◆ YOUR OBJECTIVE ◆
Please copy, exactly as they appear below, the lines from the one containing "C201: 330uF (plus" through the one containing "R219: 1.1k (N2, N12) -> 4.7k (N2, N12)".

◆ RECORDS FOR THIS TASK ◆
================================
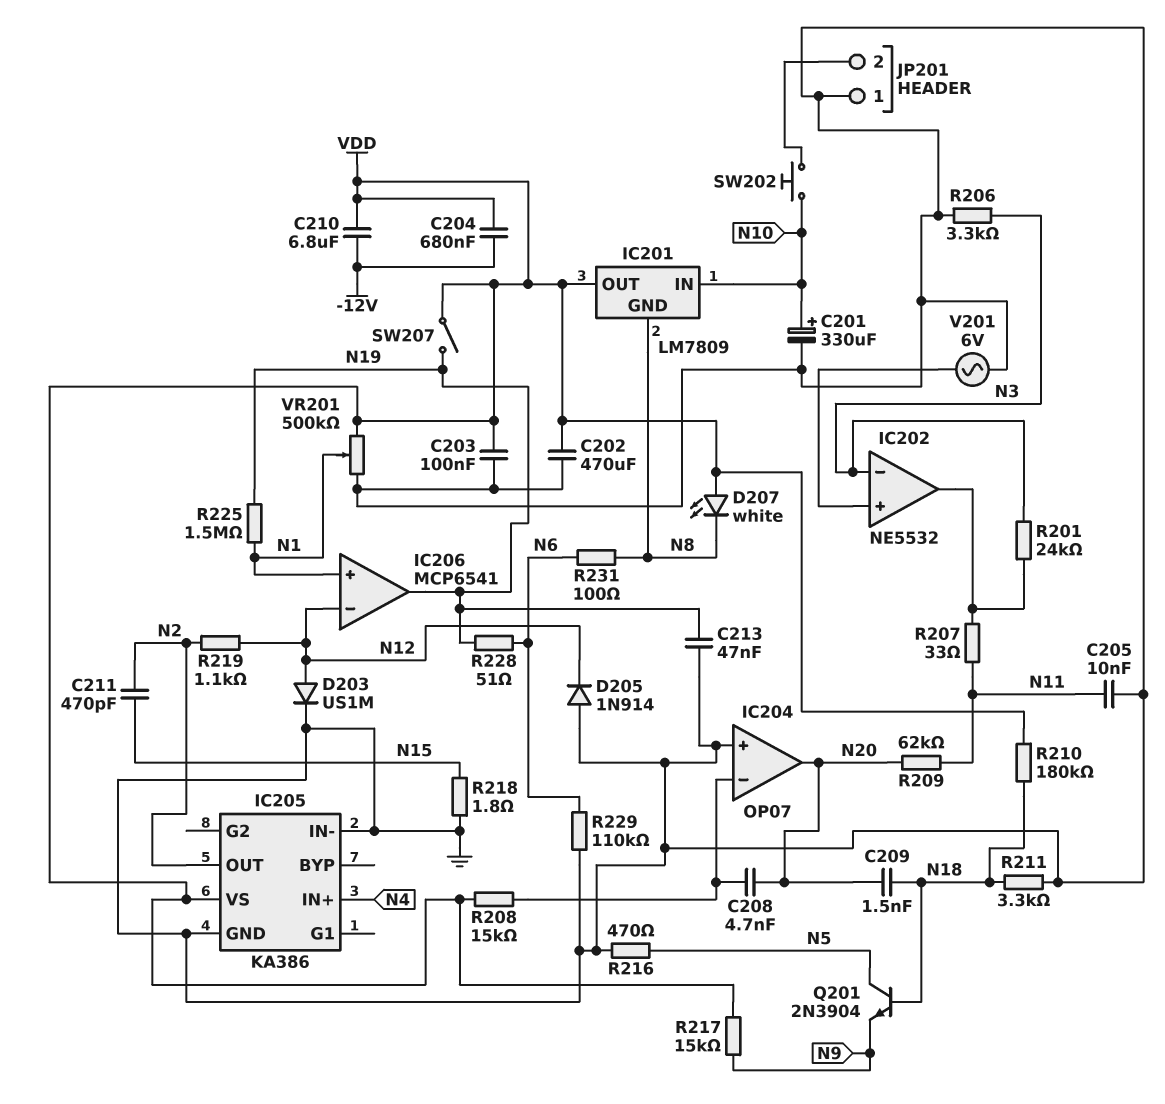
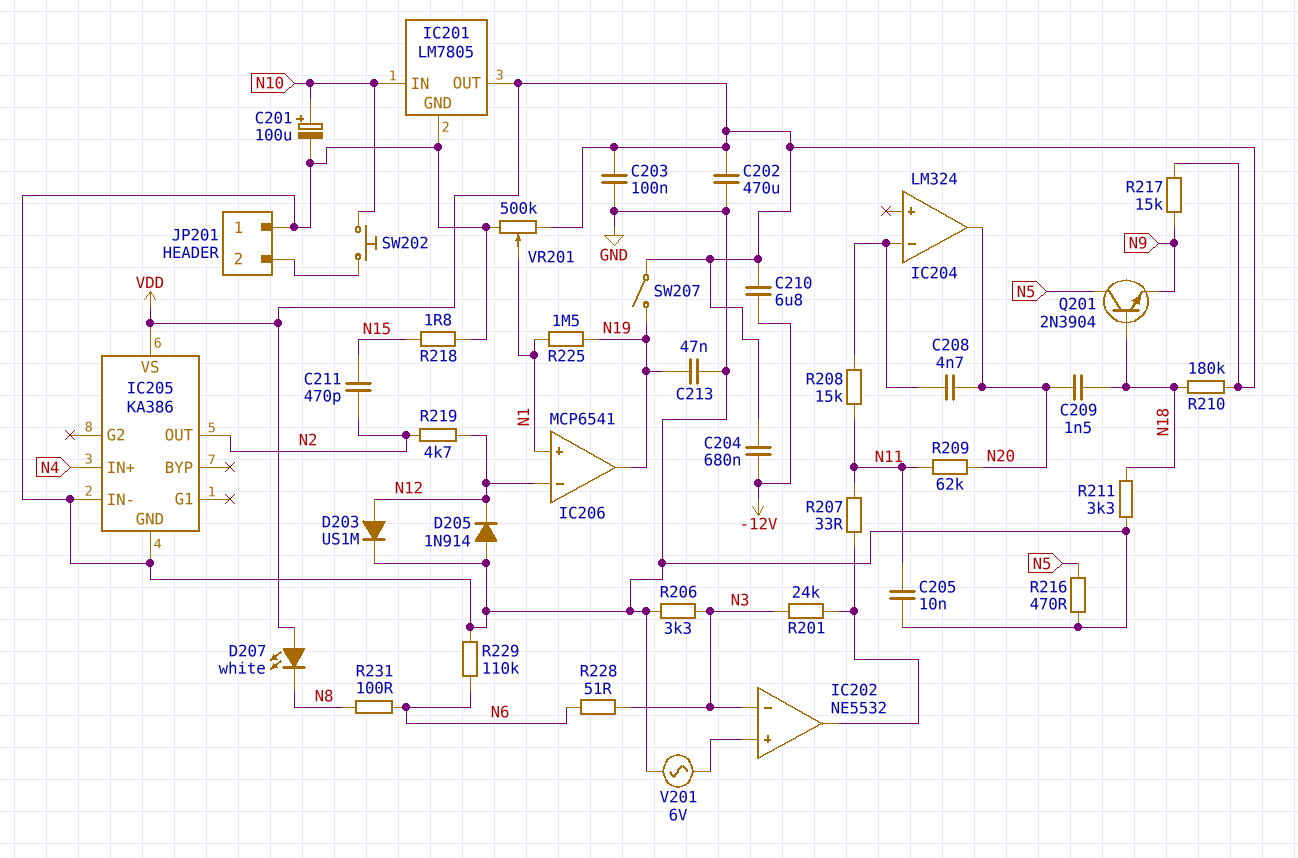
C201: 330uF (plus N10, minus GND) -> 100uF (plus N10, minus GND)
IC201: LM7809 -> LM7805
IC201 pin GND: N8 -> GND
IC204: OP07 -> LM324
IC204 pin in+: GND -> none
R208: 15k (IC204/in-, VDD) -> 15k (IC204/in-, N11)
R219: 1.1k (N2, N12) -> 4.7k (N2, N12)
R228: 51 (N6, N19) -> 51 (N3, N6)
================================
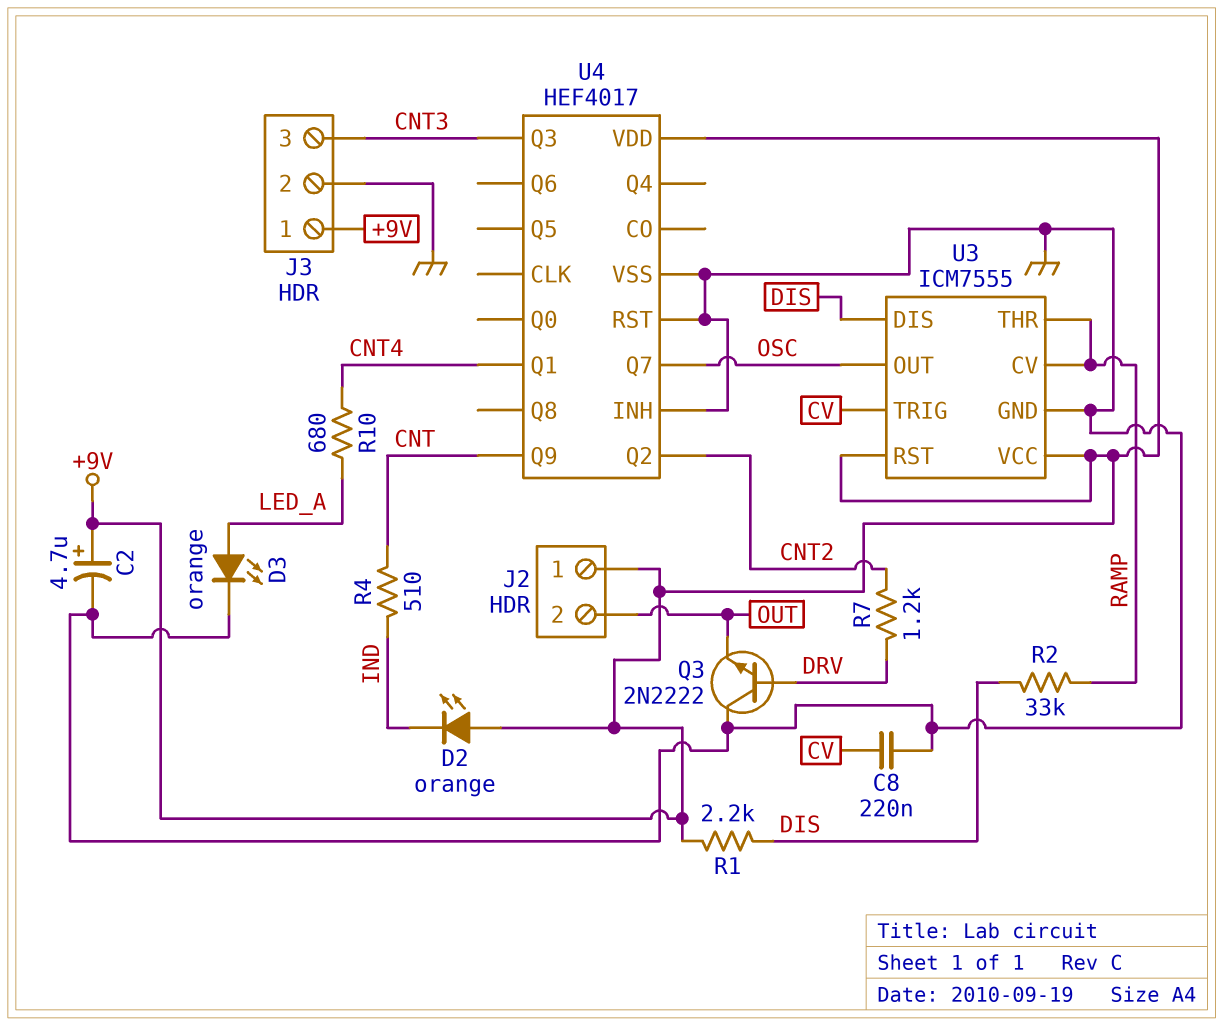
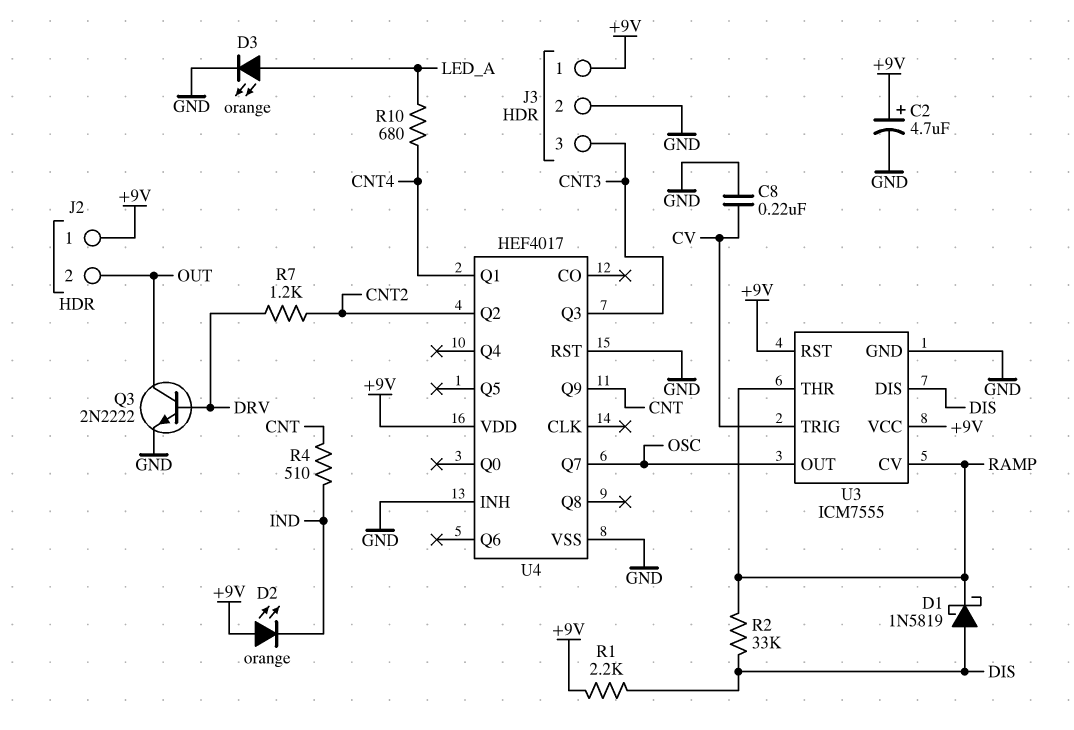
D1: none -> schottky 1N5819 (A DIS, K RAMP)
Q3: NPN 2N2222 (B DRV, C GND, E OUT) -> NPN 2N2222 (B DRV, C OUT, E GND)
================================
◆ RESPONSE TO THIS TASK ◆
C201: 330uF (plus N10, minus GND) -> 100uF (plus N10, minus GND)
IC201: LM7809 -> LM7805
IC201 pin GND: N8 -> GND
IC204: OP07 -> LM324
IC204 pin in+: GND -> none
R208: 15k (IC204/in-, VDD) -> 15k (IC204/in-, N11)
R219: 1.1k (N2, N12) -> 4.7k (N2, N12)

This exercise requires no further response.